> _Task objective_
Only the lines from the one containing "cyan brick D10:E10" through the end of the listing belong in the answer, repeated exactly, with no pictures.

> _Entries shown_
= = = = =

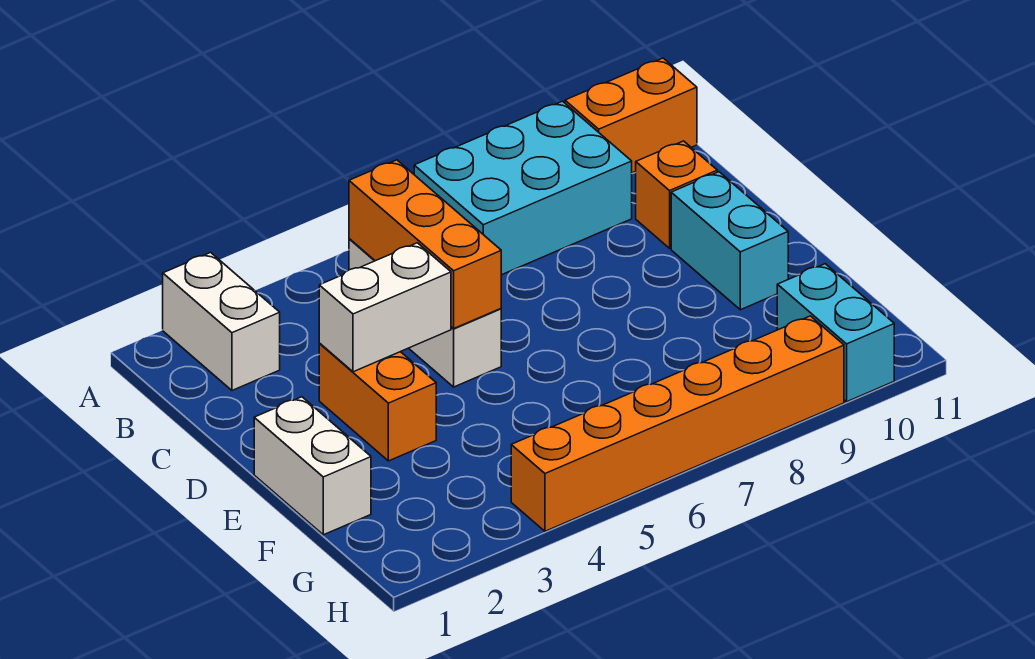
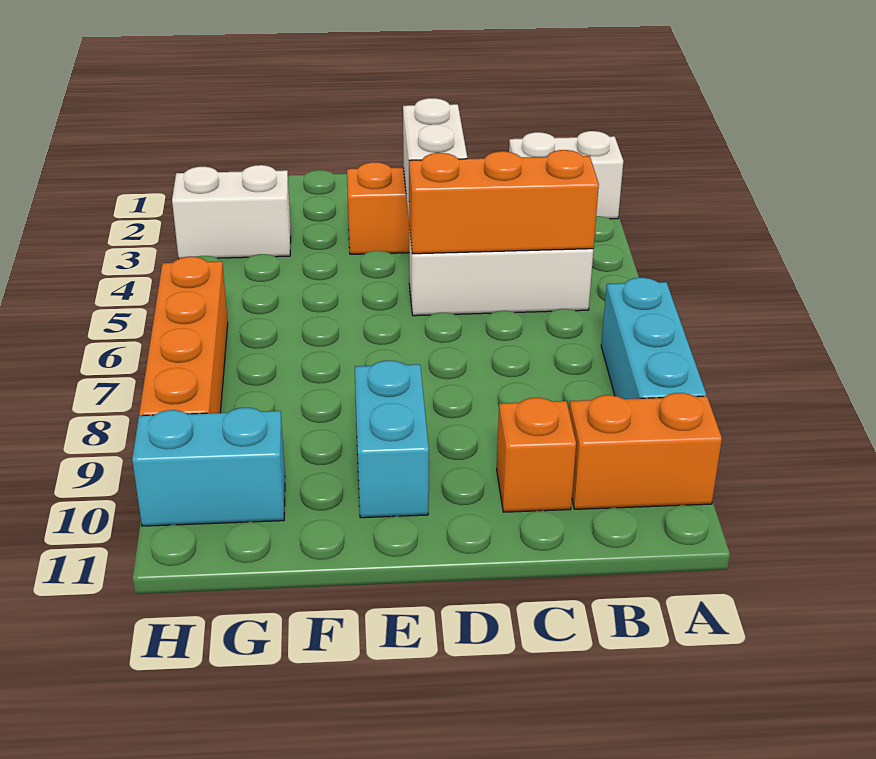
cyan brick A7:B9 level 1 -> cyan brick A7:A9 level 1
orange brick A10:A11 level 1 -> orange brick A10:B10 level 1
cyan brick D10:E10 level 1 -> cyan brick E9:E10 level 1
white brick E1:F1 level 1 -> white brick G3:H3 level 1
orange brick H4:H9 level 1 -> orange brick H6:H9 level 1

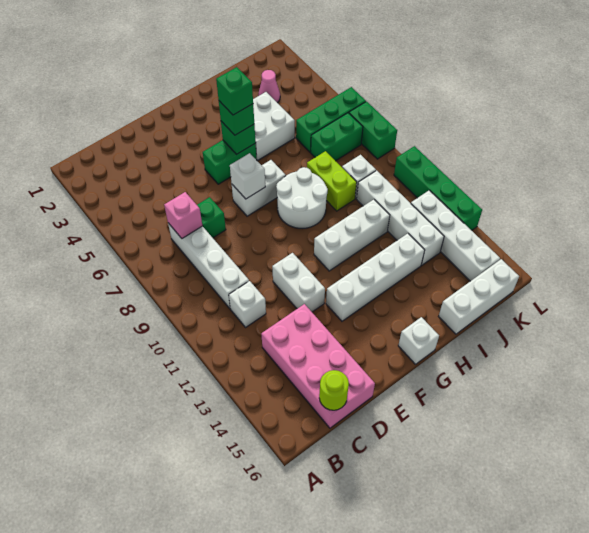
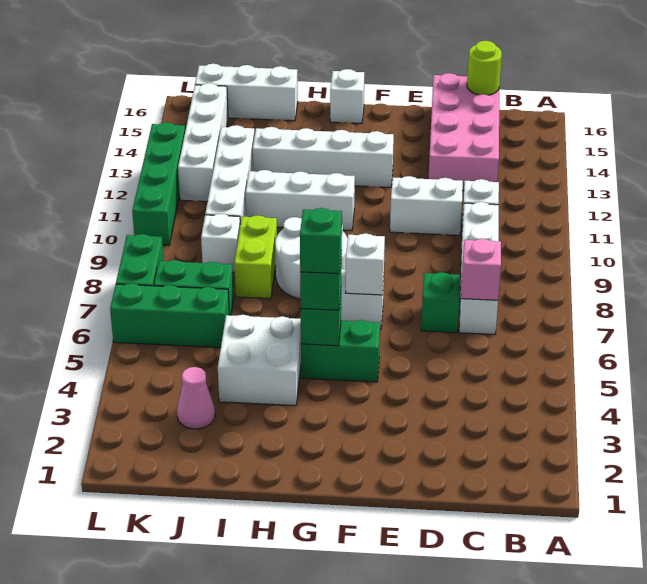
white brick E11:E12 level 1 -> white brick D11:E11 level 1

= = = = =

> _Solution_
cyan brick D10:E10 level 1 -> cyan brick E9:E10 level 1
white brick E1:F1 level 1 -> white brick G3:H3 level 1
orange brick H4:H9 level 1 -> orange brick H6:H9 level 1

white brick E11:E12 level 1 -> white brick D11:E11 level 1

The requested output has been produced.